### Task statement
Locate each line in the records that contains the word "cross" and copy it out.
══ Material supplied ══
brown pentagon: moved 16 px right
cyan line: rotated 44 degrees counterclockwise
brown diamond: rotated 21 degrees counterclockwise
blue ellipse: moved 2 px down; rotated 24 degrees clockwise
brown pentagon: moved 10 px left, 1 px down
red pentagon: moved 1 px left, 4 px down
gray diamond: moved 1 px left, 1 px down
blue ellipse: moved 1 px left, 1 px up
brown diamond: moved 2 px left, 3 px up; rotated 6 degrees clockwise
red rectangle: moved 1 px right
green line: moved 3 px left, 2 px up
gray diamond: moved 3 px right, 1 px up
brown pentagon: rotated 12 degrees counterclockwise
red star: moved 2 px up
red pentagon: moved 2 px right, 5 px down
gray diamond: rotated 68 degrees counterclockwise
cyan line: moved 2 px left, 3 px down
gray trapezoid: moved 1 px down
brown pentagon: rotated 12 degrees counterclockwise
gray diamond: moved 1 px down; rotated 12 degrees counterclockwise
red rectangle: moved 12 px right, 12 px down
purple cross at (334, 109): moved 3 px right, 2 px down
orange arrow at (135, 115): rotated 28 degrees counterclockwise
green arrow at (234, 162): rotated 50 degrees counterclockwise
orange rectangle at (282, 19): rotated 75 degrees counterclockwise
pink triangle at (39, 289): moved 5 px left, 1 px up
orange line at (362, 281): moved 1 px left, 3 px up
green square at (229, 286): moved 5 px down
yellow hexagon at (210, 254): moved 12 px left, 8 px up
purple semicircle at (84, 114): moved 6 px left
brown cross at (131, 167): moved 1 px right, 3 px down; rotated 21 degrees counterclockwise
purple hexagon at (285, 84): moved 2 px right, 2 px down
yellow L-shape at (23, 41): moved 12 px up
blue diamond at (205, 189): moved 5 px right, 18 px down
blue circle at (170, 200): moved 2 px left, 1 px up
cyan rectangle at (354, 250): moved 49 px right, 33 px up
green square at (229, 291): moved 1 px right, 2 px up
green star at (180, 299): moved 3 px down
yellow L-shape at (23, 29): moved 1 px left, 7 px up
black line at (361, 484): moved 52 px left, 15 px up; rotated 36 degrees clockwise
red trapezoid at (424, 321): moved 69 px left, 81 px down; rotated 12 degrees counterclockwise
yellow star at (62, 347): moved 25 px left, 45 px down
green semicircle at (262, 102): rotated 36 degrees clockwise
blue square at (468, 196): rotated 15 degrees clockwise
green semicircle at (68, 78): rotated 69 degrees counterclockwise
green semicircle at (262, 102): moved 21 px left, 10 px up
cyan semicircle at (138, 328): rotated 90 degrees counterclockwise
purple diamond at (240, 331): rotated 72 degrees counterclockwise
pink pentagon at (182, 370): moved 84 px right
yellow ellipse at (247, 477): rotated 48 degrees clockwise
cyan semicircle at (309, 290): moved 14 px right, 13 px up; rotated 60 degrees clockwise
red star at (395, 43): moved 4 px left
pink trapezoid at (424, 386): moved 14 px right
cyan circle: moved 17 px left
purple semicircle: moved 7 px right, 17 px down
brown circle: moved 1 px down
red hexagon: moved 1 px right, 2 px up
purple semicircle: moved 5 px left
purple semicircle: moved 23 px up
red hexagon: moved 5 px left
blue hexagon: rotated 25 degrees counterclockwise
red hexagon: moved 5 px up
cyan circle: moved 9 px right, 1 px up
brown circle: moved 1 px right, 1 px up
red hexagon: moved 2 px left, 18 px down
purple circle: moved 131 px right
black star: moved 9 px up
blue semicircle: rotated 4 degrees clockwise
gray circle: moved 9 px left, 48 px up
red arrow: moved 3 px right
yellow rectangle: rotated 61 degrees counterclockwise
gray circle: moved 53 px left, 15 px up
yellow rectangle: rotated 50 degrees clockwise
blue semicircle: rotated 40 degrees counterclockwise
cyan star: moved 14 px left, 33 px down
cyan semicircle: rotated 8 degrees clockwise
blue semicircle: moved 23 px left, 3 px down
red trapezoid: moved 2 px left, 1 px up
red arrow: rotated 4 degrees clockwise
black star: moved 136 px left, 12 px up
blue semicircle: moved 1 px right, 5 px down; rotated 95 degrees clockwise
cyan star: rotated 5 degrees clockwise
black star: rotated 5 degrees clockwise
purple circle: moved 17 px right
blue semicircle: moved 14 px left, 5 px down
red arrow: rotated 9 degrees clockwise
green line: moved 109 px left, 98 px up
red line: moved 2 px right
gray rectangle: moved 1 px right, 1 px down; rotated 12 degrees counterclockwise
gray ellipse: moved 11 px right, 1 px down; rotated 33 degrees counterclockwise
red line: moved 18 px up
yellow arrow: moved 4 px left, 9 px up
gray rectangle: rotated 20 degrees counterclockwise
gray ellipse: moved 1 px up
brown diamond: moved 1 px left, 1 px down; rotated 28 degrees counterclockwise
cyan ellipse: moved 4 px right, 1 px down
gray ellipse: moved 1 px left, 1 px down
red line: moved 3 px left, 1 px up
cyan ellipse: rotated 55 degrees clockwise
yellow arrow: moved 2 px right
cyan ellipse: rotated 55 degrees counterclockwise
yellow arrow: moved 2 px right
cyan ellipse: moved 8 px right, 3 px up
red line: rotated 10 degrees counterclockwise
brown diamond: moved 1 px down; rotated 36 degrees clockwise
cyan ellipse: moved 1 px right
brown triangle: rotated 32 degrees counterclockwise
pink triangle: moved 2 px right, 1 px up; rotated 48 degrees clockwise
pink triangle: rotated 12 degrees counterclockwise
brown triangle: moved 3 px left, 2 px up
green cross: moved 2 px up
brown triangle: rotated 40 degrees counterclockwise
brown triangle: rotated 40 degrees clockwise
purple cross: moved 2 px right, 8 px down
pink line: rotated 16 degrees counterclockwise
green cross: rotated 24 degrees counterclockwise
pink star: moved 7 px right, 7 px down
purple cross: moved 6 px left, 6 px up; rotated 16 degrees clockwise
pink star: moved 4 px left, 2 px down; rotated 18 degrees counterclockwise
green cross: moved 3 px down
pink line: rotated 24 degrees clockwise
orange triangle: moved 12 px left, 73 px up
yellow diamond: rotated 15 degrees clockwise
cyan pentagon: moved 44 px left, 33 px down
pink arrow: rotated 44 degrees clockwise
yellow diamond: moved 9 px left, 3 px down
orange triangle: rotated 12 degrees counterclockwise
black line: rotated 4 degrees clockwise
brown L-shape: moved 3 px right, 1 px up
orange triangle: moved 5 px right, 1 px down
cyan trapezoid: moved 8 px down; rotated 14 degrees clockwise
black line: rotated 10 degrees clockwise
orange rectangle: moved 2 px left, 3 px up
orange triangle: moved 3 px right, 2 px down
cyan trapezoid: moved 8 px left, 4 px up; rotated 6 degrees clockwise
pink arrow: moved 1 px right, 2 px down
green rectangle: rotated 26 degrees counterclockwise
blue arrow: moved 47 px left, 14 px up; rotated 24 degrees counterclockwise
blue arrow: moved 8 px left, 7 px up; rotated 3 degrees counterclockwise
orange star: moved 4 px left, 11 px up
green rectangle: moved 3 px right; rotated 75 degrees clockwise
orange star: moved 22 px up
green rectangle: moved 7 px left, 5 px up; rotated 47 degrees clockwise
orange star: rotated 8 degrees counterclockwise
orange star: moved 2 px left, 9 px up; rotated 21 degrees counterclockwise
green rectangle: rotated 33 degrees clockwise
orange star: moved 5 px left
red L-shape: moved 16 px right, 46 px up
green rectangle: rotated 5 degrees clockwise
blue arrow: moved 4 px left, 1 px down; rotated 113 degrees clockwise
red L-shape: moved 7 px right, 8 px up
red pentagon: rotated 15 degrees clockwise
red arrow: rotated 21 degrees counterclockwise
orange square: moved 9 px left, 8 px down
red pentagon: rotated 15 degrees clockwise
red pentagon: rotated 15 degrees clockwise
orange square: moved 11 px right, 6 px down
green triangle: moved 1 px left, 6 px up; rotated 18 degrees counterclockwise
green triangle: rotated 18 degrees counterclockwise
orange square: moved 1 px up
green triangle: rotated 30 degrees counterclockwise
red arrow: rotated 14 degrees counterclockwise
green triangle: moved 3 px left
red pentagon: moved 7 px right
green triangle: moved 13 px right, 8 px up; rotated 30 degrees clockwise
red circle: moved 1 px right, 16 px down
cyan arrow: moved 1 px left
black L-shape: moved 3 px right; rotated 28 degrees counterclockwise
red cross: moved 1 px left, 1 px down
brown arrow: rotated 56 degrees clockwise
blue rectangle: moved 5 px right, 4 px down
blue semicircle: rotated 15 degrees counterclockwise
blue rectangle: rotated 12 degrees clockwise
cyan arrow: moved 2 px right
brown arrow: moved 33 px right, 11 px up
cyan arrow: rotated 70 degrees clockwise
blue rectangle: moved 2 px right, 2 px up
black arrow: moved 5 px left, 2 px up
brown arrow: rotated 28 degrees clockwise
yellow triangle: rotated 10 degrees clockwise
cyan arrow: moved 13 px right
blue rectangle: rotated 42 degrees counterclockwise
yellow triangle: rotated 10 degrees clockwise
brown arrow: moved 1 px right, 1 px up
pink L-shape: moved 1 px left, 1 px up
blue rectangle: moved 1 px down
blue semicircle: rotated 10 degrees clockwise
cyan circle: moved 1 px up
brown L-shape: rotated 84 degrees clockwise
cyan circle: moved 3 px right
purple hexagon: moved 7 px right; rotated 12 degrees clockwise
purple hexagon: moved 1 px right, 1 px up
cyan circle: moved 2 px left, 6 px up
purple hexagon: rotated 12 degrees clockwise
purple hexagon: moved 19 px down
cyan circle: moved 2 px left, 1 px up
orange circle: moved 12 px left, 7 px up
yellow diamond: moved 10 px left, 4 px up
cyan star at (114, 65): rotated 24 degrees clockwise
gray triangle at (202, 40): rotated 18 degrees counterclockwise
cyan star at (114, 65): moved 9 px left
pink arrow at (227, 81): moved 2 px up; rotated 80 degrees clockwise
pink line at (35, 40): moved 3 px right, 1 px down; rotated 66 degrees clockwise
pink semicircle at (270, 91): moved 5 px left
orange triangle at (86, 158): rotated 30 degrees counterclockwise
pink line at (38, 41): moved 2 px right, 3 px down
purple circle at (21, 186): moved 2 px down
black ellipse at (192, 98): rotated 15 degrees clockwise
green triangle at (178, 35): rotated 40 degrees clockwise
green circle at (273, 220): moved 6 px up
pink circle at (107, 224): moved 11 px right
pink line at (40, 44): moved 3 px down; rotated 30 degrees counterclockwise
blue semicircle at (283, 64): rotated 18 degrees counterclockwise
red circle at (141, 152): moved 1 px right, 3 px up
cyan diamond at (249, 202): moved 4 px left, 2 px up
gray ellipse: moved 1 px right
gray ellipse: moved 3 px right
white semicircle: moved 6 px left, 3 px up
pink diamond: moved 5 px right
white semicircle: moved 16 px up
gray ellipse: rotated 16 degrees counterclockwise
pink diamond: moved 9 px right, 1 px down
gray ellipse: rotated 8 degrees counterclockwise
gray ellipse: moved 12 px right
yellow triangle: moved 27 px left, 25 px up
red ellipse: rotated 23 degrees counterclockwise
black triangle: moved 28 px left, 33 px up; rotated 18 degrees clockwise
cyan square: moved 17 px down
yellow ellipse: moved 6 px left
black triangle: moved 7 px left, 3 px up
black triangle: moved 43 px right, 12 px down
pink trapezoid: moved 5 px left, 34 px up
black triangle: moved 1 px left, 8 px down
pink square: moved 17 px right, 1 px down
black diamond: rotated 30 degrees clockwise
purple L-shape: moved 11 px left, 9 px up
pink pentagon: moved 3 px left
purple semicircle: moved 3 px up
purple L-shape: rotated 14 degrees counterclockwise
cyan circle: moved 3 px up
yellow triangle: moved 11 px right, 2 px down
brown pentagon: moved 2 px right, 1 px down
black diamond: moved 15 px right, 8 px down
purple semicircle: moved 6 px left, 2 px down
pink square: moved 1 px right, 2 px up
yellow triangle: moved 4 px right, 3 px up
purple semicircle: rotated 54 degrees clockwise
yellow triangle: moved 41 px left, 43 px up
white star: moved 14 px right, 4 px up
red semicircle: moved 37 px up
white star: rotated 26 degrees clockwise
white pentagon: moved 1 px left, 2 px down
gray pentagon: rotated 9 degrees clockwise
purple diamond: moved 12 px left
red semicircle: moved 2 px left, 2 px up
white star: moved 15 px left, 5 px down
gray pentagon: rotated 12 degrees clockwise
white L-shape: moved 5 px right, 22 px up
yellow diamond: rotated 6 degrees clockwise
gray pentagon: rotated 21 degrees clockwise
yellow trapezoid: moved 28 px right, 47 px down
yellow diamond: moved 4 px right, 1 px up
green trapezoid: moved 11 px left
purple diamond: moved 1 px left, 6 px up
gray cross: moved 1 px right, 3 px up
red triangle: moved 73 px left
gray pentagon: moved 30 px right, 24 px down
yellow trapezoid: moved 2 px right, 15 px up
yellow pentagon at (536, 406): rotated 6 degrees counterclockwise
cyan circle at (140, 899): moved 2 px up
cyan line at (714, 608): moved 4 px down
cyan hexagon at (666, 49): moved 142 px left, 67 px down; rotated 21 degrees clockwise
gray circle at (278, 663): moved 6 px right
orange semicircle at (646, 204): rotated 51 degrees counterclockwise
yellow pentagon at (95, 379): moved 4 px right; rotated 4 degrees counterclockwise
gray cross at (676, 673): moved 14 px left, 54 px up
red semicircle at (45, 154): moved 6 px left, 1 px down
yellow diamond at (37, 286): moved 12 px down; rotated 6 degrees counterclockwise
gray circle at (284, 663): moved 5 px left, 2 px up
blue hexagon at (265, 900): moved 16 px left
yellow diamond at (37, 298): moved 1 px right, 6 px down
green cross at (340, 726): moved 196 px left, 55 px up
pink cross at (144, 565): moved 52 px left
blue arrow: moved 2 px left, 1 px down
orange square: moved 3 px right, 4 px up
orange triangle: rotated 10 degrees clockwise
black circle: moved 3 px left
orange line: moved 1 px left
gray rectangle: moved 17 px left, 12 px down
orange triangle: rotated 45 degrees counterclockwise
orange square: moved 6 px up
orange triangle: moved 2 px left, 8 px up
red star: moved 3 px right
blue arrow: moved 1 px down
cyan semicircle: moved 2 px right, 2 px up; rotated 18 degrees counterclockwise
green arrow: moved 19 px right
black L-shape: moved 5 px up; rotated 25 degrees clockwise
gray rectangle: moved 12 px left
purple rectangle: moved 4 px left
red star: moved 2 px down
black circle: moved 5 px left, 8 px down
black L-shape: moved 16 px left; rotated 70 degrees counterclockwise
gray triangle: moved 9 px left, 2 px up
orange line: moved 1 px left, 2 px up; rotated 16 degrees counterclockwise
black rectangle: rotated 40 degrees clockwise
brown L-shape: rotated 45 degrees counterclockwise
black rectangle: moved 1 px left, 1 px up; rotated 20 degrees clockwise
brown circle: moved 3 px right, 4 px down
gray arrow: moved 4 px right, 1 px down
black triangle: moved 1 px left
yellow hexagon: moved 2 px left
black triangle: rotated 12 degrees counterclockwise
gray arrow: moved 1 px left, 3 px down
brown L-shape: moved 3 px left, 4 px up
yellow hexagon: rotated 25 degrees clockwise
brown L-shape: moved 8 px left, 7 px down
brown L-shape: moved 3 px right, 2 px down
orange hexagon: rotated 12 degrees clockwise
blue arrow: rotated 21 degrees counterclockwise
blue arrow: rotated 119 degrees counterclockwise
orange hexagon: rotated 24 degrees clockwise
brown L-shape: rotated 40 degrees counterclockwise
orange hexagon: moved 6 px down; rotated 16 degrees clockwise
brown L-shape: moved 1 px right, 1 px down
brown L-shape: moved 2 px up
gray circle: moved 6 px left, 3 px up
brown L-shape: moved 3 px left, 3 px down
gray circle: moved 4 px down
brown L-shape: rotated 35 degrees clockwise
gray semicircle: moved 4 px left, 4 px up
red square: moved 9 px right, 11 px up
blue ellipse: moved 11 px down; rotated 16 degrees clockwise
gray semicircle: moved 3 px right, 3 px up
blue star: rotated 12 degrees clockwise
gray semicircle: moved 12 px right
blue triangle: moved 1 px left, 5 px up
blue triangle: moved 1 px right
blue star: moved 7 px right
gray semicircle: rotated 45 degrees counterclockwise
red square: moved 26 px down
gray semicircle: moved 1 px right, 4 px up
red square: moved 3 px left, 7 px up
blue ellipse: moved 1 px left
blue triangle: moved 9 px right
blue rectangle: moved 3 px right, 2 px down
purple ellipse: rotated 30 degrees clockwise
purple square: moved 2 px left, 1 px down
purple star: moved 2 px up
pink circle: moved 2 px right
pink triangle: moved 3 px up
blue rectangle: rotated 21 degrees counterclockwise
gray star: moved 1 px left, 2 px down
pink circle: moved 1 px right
═══
### Expected output
purple cross at (334, 109): moved 3 px right, 2 px down
brown cross at (131, 167): moved 1 px right, 3 px down; rotated 21 degrees counterclockwise
green cross: moved 2 px up
purple cross: moved 2 px right, 8 px down
green cross: rotated 24 degrees counterclockwise
purple cross: moved 6 px left, 6 px up; rotated 16 degrees clockwise
green cross: moved 3 px down
red cross: moved 1 px left, 1 px down
gray cross: moved 1 px right, 3 px up
gray cross at (676, 673): moved 14 px left, 54 px up
green cross at (340, 726): moved 196 px left, 55 px up
pink cross at (144, 565): moved 52 px left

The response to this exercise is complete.